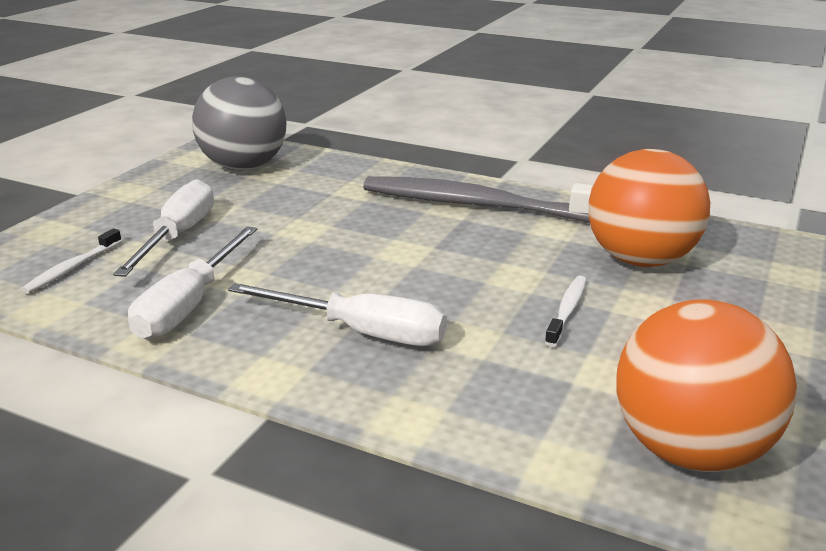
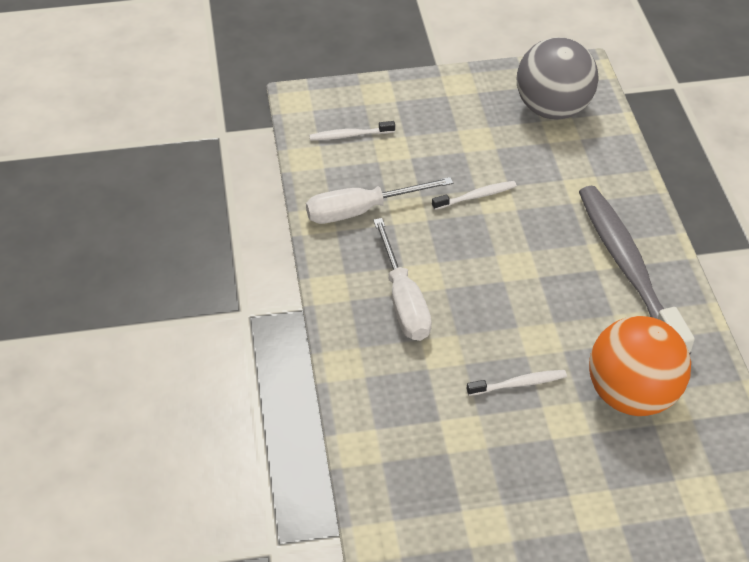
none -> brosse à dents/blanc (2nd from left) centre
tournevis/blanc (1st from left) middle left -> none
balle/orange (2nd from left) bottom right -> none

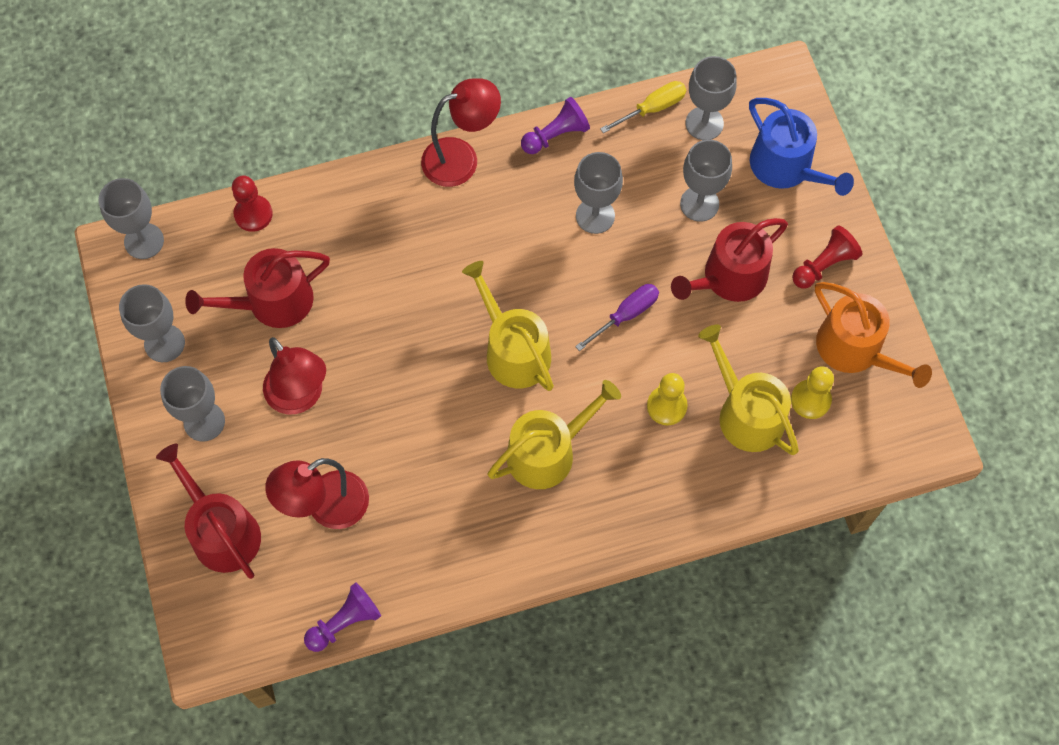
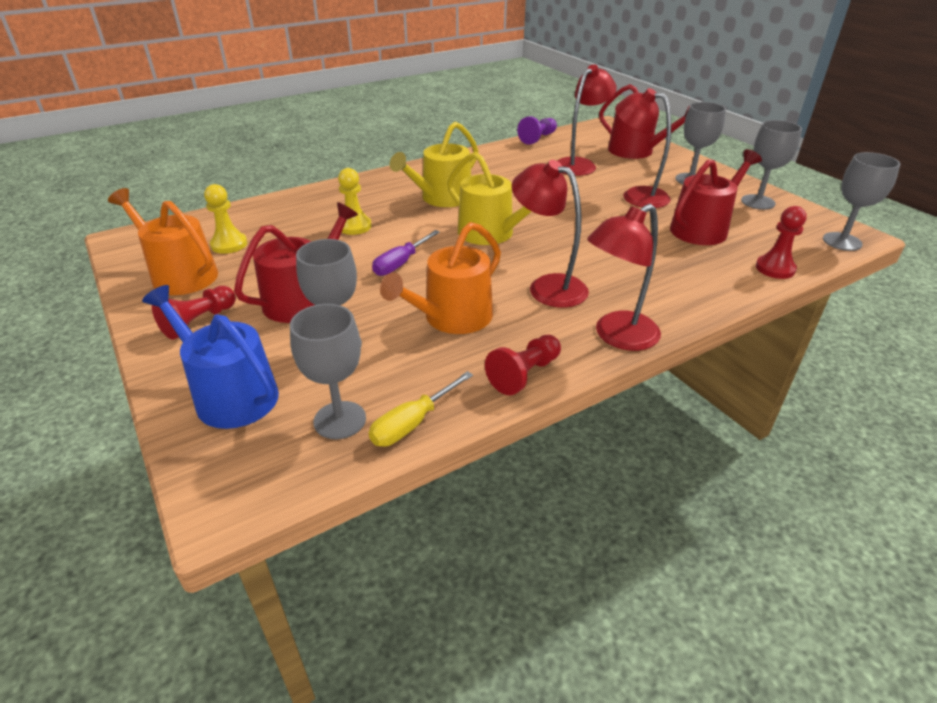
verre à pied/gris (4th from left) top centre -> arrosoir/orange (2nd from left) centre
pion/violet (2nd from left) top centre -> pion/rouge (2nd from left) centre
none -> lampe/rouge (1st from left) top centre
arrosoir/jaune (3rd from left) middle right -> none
__________________________________________________
**Aim of the exercise**
Go through the records, tally the lines holding the word "blanc", and give only the tally.

**Written response**
2